====== Supplied data

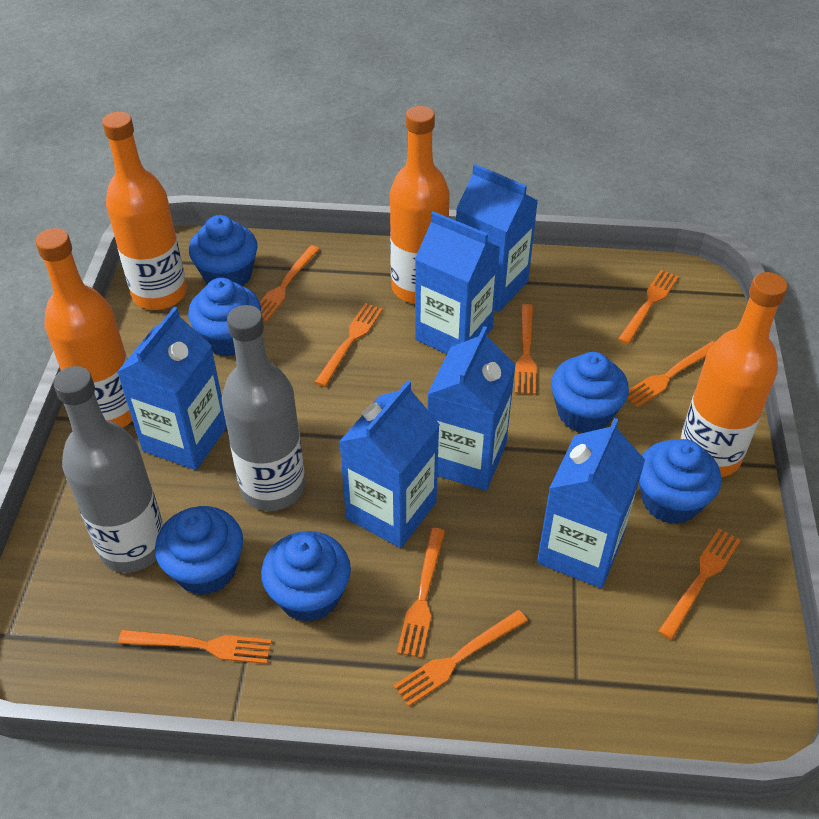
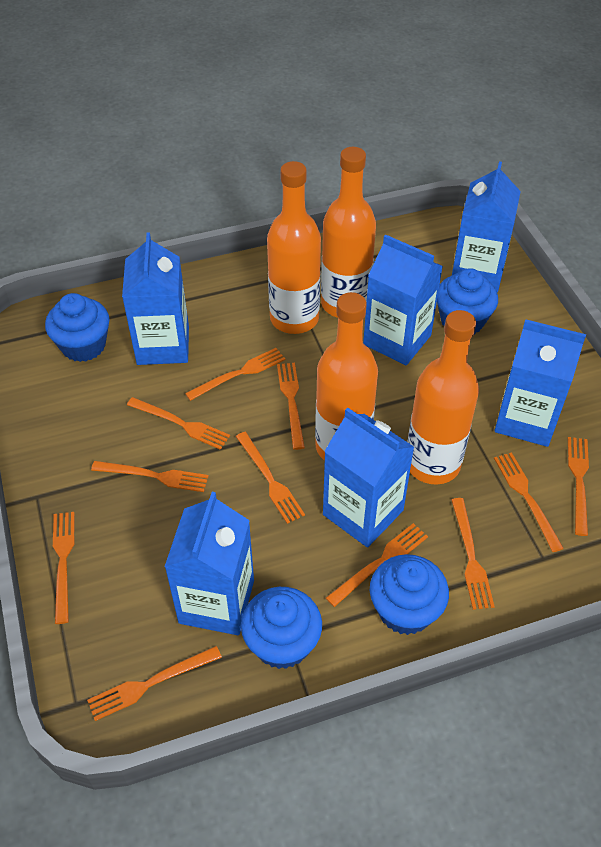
blue cupcake: 6 -> 4
grey bottle: 2 -> 0
orange fork: 9 -> 11

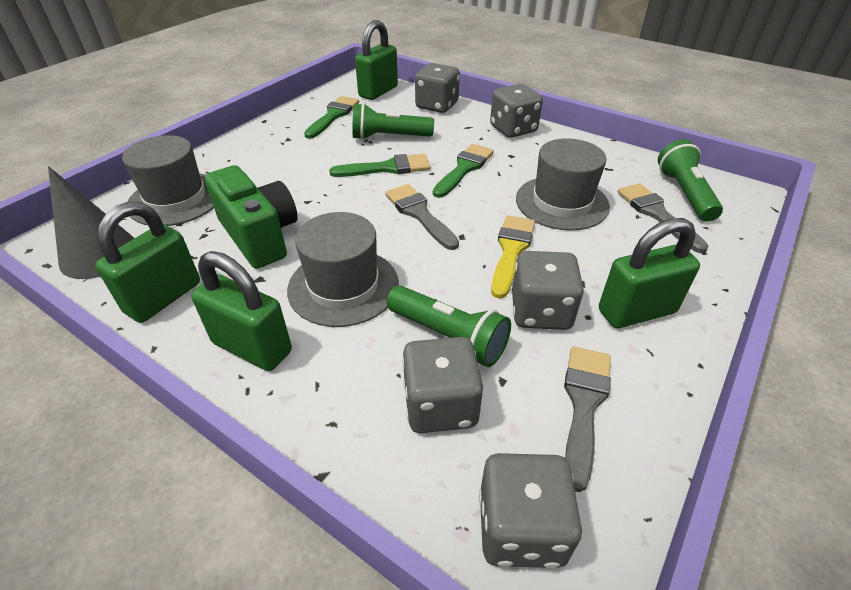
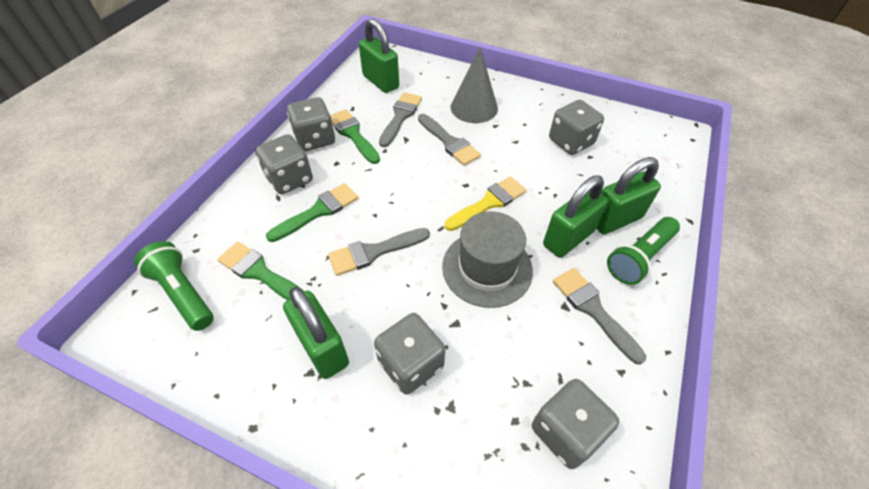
green camera: 1 -> 0
green flashlight: 3 -> 2
grey brush: 3 -> 4
grey hat: 3 -> 1

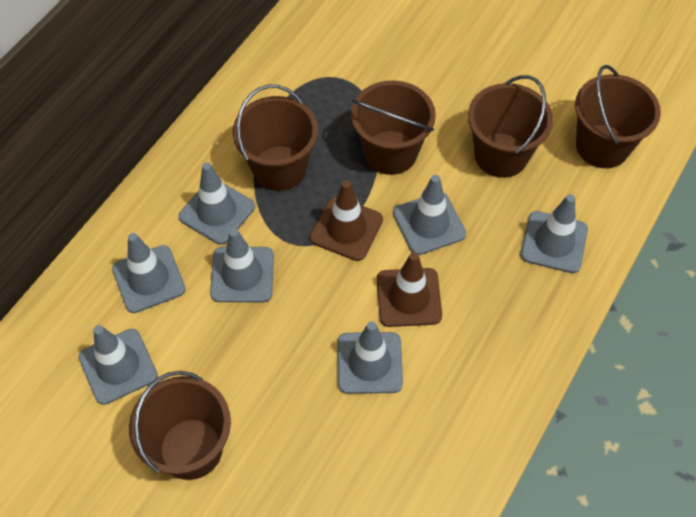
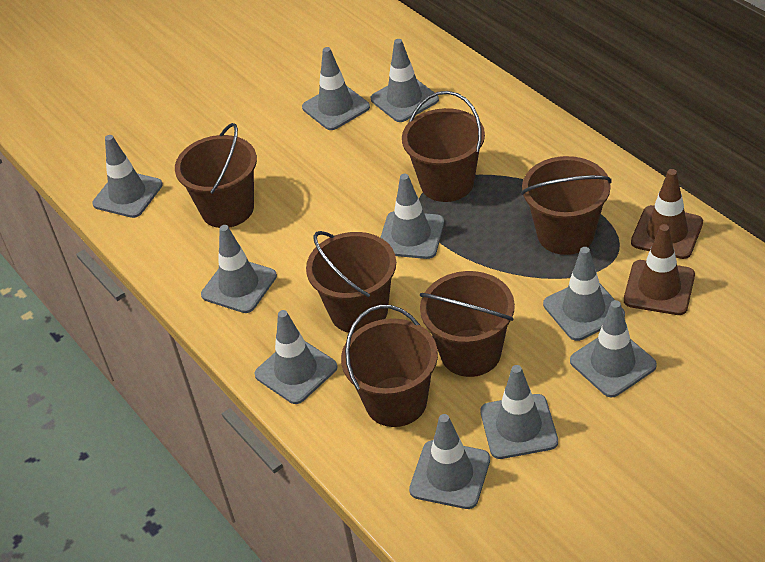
brown bucket: 5 -> 6
grey traffic cone: 7 -> 10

============

### Assignment
Each line from the one containing "grey hat: 3 -> 1" through the last line of the listing must be copied exactly, and the pictures must not be.

### Completed task
grey hat: 3 -> 1

brown bucket: 5 -> 6
grey traffic cone: 7 -> 10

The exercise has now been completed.